━━━━━ Information given ━━━━━
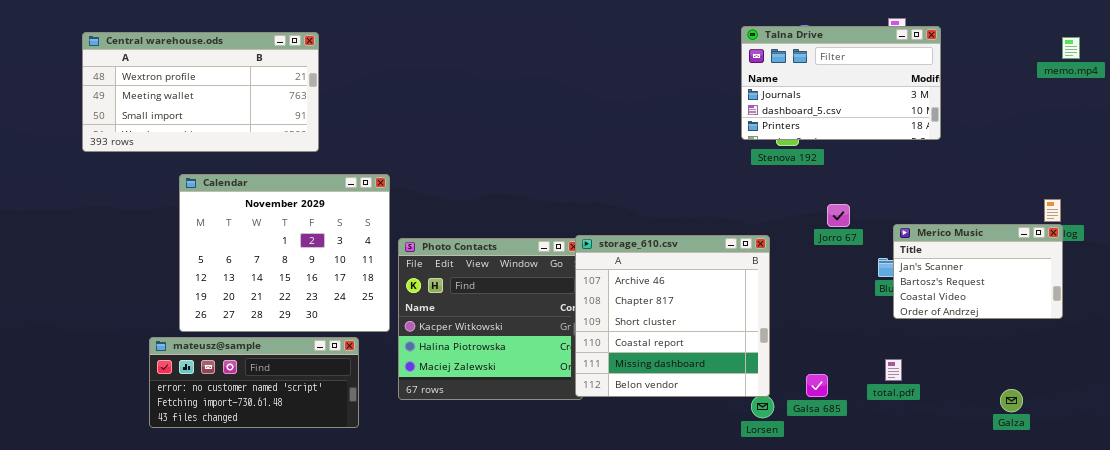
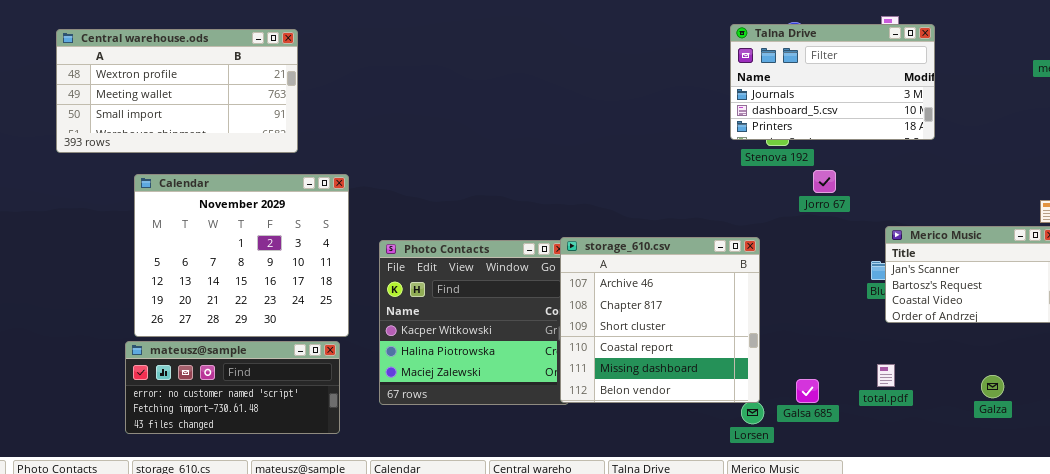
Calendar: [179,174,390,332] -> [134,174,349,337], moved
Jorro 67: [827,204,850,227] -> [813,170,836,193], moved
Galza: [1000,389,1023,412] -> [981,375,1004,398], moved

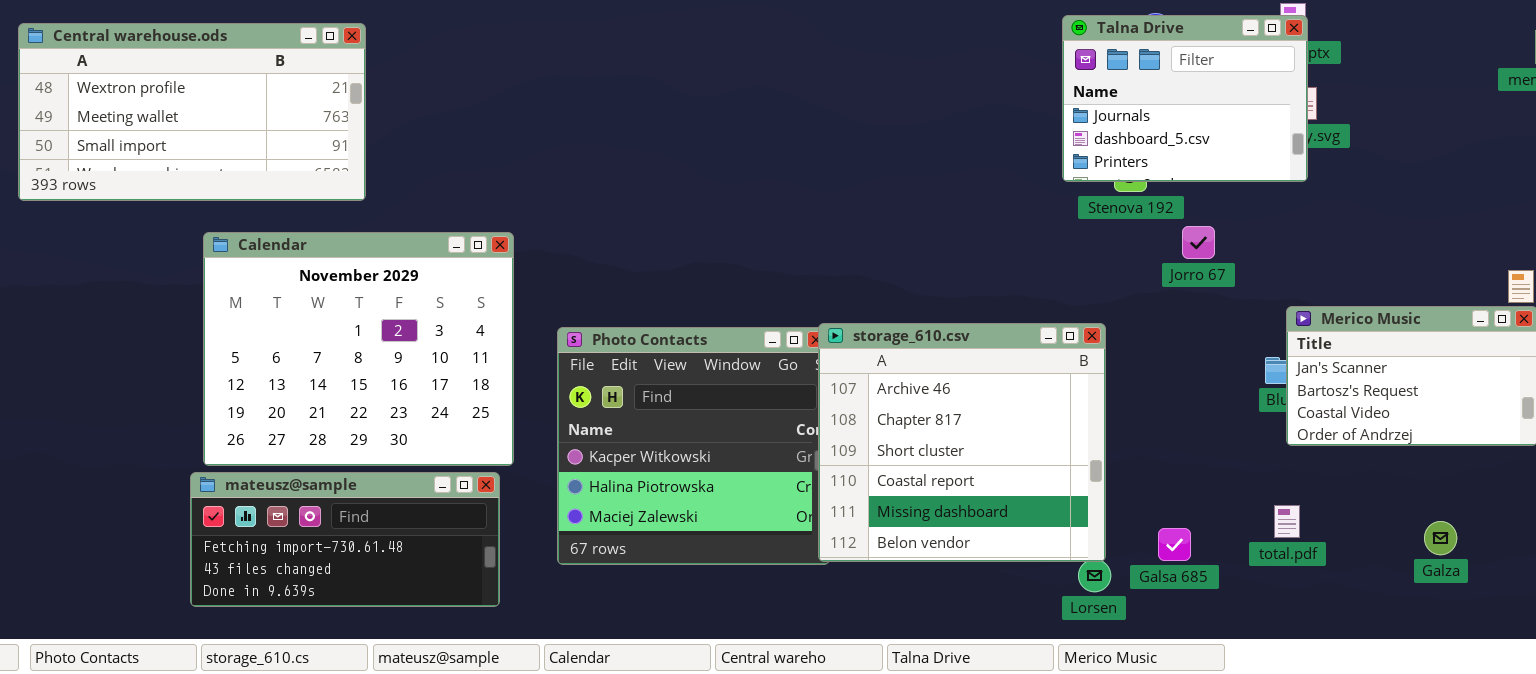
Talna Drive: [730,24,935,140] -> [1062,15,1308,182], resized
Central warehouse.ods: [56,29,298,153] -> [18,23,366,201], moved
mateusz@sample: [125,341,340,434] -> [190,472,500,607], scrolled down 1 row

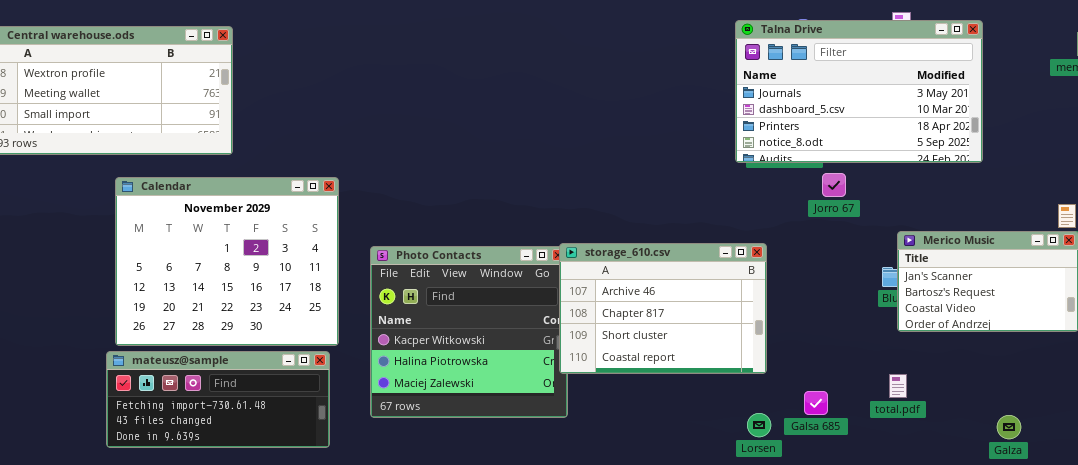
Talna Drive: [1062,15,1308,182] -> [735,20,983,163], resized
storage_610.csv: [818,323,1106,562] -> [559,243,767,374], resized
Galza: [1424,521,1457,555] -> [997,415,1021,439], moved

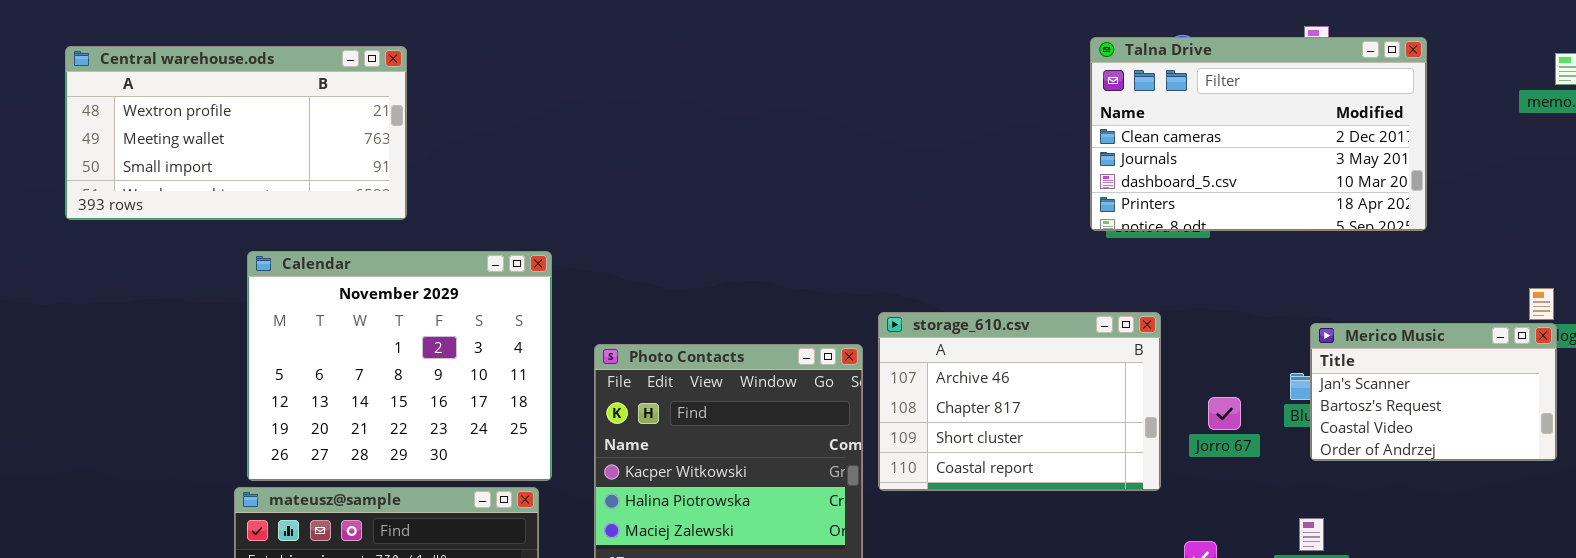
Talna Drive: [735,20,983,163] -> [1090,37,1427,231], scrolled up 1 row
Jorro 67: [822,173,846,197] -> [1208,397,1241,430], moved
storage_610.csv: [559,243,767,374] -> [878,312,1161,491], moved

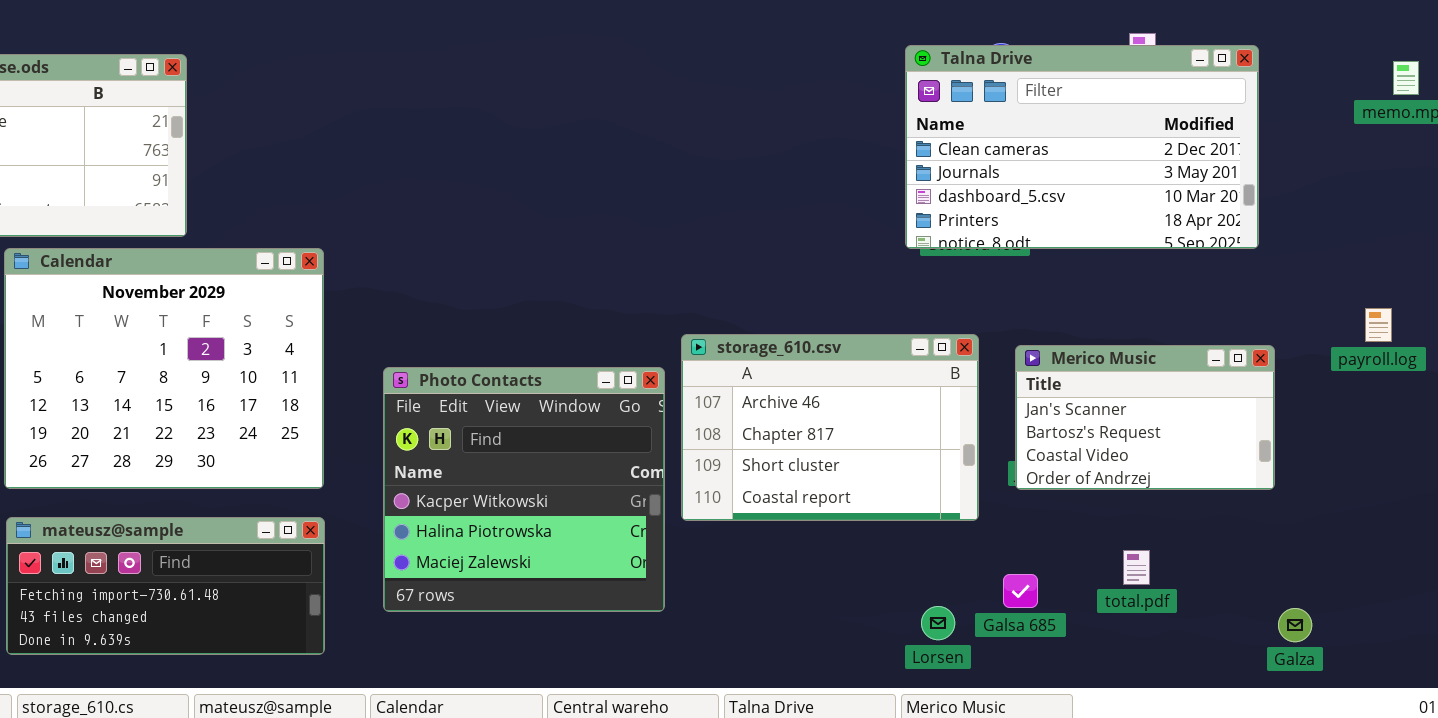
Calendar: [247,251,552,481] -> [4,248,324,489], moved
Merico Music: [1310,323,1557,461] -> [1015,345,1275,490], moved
━━━━━
• Your objective
Repeat, with no pictures, each line from the beginning of the data through the line containing "Talna Drive: [735,20,983,163]", inclusive.

• Response below
Calendar: [179,174,390,332] -> [134,174,349,337], moved
Jorro 67: [827,204,850,227] -> [813,170,836,193], moved
Galza: [1000,389,1023,412] -> [981,375,1004,398], moved

Talna Drive: [730,24,935,140] -> [1062,15,1308,182], resized
Central warehouse.ods: [56,29,298,153] -> [18,23,366,201], moved
mateusz@sample: [125,341,340,434] -> [190,472,500,607], scrolled down 1 row

Talna Drive: [1062,15,1308,182] -> [735,20,983,163], resized
storage_610.csv: [818,323,1106,562] -> [559,243,767,374], resized
Galza: [1424,521,1457,555] -> [997,415,1021,439], moved

Talna Drive: [735,20,983,163] -> [1090,37,1427,231], scrolled up 1 row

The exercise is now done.